#### Description of the task
Write out, word for word, the first line of the data below and every line after it through the one containing "R7: none -> 22 (+9V, VLOAD)".

#### Record extracts
● ● ● ● ● ● ●

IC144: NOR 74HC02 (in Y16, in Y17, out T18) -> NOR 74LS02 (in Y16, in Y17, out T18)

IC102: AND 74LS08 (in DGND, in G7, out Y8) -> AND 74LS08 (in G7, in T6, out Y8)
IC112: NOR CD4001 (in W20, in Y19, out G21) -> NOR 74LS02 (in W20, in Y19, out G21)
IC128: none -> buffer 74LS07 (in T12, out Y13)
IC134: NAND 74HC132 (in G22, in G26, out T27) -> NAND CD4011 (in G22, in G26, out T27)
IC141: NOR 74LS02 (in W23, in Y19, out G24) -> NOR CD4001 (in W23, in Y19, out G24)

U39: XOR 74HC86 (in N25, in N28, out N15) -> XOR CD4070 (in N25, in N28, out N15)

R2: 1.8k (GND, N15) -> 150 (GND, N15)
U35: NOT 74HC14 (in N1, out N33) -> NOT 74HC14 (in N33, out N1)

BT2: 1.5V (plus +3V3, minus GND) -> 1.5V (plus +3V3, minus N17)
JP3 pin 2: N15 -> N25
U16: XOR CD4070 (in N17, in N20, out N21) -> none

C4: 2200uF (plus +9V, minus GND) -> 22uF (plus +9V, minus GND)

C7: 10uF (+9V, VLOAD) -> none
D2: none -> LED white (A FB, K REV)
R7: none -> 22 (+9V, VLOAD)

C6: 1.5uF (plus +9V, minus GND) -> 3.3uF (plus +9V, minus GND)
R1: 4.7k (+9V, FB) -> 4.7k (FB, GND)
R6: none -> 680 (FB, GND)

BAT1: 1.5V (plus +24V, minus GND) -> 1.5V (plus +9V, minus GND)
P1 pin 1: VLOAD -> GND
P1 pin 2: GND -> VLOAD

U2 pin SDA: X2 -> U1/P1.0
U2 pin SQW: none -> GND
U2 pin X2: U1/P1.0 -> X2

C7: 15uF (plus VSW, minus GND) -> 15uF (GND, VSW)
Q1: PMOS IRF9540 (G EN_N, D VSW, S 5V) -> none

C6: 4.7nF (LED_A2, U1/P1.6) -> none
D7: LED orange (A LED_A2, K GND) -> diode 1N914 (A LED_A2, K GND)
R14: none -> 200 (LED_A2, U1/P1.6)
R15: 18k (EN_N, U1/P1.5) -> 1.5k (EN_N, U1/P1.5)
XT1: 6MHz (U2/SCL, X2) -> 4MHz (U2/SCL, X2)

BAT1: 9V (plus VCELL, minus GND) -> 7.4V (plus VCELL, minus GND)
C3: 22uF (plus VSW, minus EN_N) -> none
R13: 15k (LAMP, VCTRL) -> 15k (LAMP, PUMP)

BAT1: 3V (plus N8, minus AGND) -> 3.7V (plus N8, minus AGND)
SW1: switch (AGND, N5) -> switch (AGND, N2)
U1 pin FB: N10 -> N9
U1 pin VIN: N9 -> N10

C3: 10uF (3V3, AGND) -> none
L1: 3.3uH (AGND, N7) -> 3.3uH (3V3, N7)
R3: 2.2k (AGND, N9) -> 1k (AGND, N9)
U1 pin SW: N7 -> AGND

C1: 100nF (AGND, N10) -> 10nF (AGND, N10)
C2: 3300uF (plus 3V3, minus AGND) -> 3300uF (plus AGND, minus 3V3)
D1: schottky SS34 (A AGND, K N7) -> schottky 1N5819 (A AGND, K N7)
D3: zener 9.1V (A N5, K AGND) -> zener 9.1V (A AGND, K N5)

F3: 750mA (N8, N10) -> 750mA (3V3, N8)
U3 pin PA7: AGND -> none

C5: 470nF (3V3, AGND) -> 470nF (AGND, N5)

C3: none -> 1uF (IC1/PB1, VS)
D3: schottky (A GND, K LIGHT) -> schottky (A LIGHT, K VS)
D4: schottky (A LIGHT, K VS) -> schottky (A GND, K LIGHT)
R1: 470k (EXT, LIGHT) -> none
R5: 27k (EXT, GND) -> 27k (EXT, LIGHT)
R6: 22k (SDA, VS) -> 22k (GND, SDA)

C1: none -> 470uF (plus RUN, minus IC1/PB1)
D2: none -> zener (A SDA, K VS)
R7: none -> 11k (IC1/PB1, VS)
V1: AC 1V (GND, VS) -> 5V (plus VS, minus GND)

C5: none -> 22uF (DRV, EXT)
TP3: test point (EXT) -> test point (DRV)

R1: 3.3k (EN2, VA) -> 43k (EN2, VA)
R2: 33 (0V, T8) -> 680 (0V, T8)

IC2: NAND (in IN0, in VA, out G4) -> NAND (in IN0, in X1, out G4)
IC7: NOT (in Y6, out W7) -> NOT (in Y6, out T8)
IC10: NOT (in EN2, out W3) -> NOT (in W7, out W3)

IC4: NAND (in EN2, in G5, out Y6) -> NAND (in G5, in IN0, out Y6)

● ● ● ● ● ● ●

#### Task response
IC144: NOR 74HC02 (in Y16, in Y17, out T18) -> NOR 74LS02 (in Y16, in Y17, out T18)

IC102: AND 74LS08 (in DGND, in G7, out Y8) -> AND 74LS08 (in G7, in T6, out Y8)
IC112: NOR CD4001 (in W20, in Y19, out G21) -> NOR 74LS02 (in W20, in Y19, out G21)
IC128: none -> buffer 74LS07 (in T12, out Y13)
IC134: NAND 74HC132 (in G22, in G26, out T27) -> NAND CD4011 (in G22, in G26, out T27)
IC141: NOR 74LS02 (in W23, in Y19, out G24) -> NOR CD4001 (in W23, in Y19, out G24)

U39: XOR 74HC86 (in N25, in N28, out N15) -> XOR CD4070 (in N25, in N28, out N15)

R2: 1.8k (GND, N15) -> 150 (GND, N15)
U35: NOT 74HC14 (in N1, out N33) -> NOT 74HC14 (in N33, out N1)

BT2: 1.5V (plus +3V3, minus GND) -> 1.5V (plus +3V3, minus N17)
JP3 pin 2: N15 -> N25
U16: XOR CD4070 (in N17, in N20, out N21) -> none

C4: 2200uF (plus +9V, minus GND) -> 22uF (plus +9V, minus GND)

C7: 10uF (+9V, VLOAD) -> none
D2: none -> LED white (A FB, K REV)
R7: none -> 22 (+9V, VLOAD)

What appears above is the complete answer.